*** Entries provided Section Begins ***
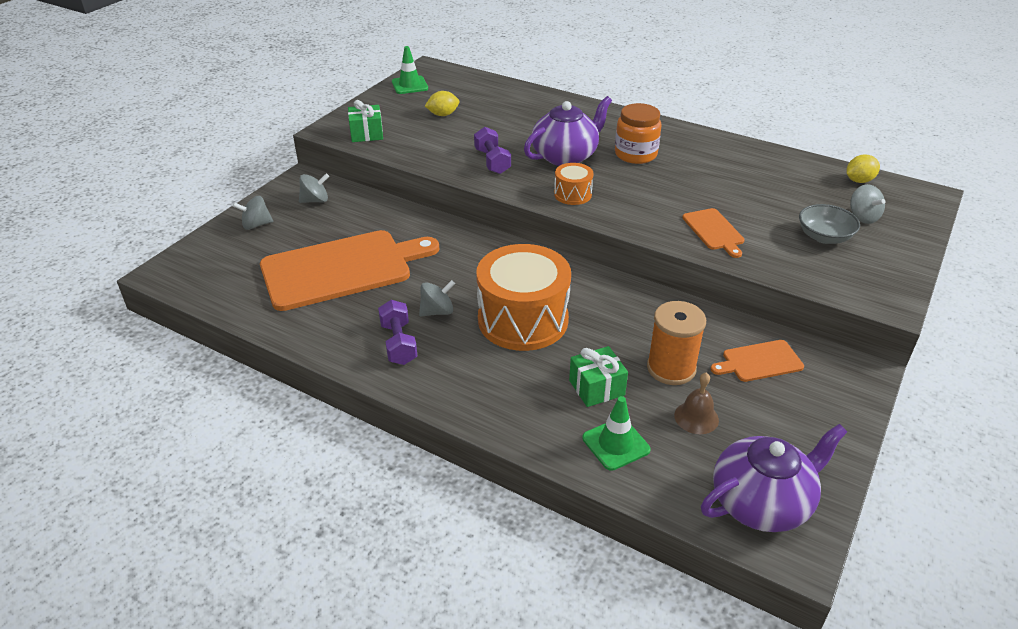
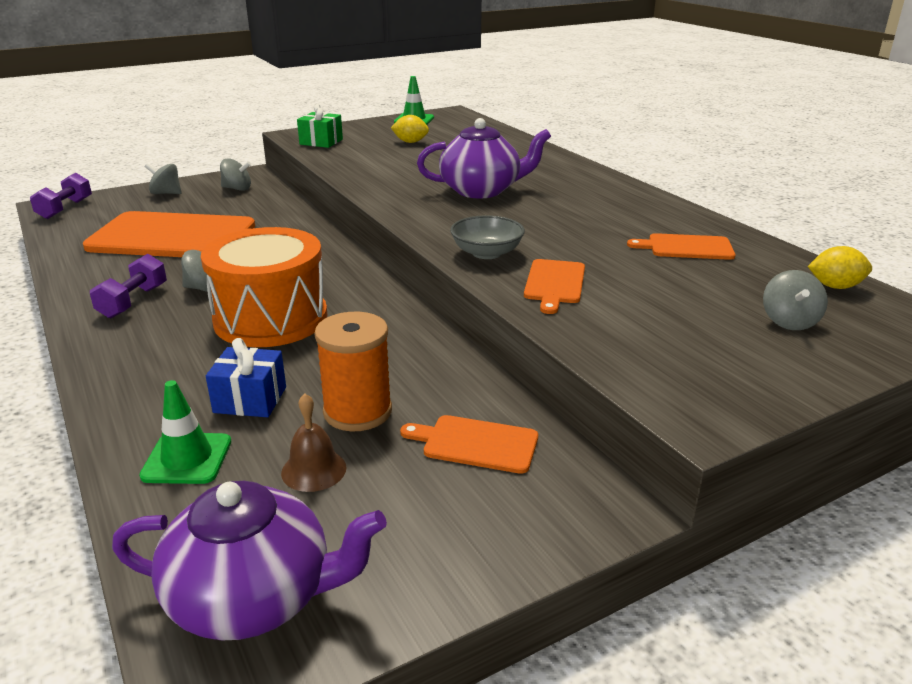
camera: 30 degrees right, 10 degrees down
purple dumbbell [474,127,511,174] -> purple dumbbell moved to [30,173,92,219]
orange drum [554,163,593,205] -> none
green gift [569,346,628,407] -> blue gift [206,338,286,417]
orange jar [615,103,662,164] -> none
grey bowl [799,204,860,244] -> grey bowl moved to [450,215,525,259]
none -> orange cutting board [627,233,736,260]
*** Entries provided Section Ends ***
◆ Prompt ◆
Your answer must be an exact repeat of the records above, with no pictures in it.

◆ Task answer ◆
camera: 30 degrees right, 10 degrees down
purple dumbbell [474,127,511,174] -> purple dumbbell moved to [30,173,92,219]
orange drum [554,163,593,205] -> none
green gift [569,346,628,407] -> blue gift [206,338,286,417]
orange jar [615,103,662,164] -> none
grey bowl [799,204,860,244] -> grey bowl moved to [450,215,525,259]
none -> orange cutting board [627,233,736,260]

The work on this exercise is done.